(Exercise brief) The answer should match the entries below word for word, minus their pictures.

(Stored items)
⟨

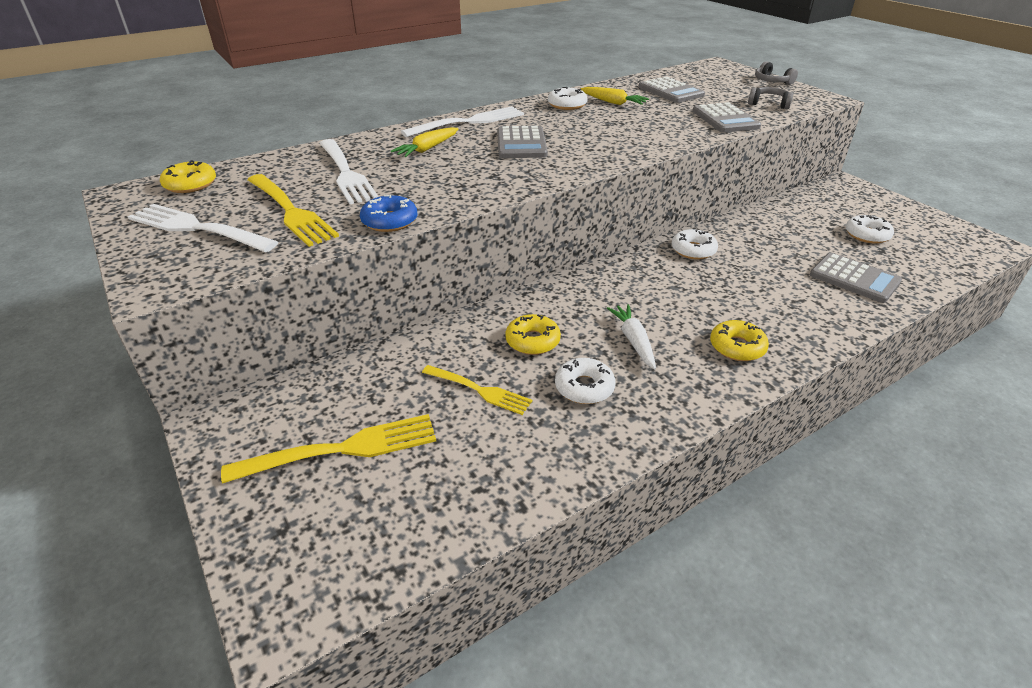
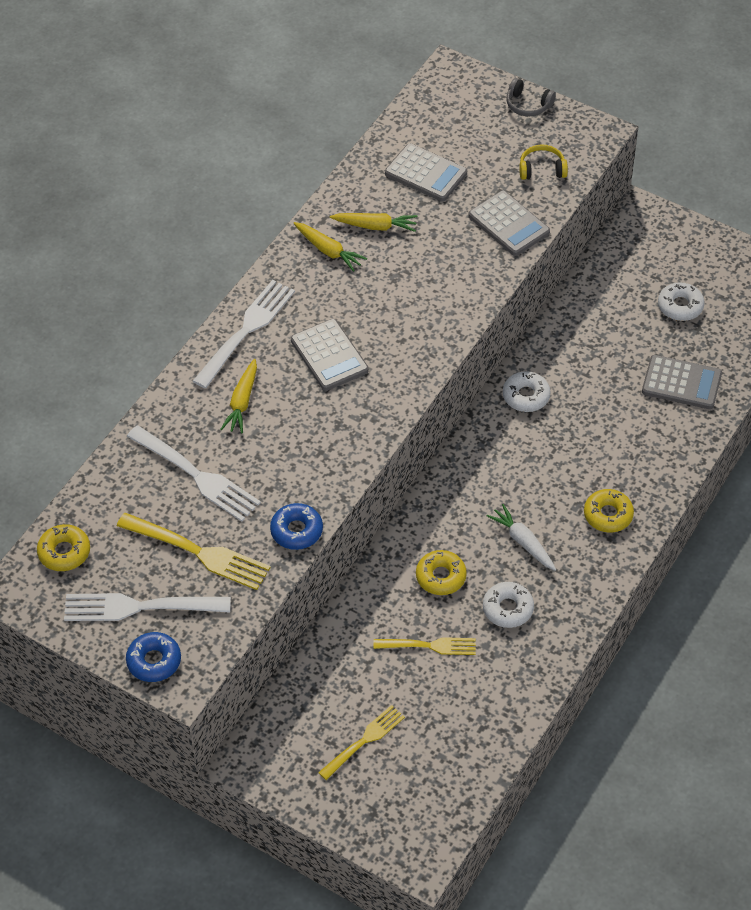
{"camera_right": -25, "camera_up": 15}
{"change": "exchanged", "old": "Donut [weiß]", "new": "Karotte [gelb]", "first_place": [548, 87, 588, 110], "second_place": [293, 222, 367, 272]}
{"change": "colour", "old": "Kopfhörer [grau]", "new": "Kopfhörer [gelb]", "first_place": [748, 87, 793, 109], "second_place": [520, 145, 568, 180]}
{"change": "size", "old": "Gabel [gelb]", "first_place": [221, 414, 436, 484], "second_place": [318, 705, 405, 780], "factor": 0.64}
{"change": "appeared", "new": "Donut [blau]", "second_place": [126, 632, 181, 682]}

⟩

(Output of the task)
{"camera_right": -25, "camera_up": 15}
{"change": "exchanged", "old": "Donut [weiß]", "new": "Karotte [gelb]", "first_place": [548, 87, 588, 110], "second_place": [293, 222, 367, 272]}
{"change": "colour", "old": "Kopfhörer [grau]", "new": "Kopfhörer [gelb]", "first_place": [748, 87, 793, 109], "second_place": [520, 145, 568, 180]}
{"change": "size", "old": "Gabel [gelb]", "first_place": [221, 414, 436, 484], "second_place": [318, 705, 405, 780], "factor": 0.64}
{"change": "appeared", "new": "Donut [blau]", "second_place": [126, 632, 181, 682]}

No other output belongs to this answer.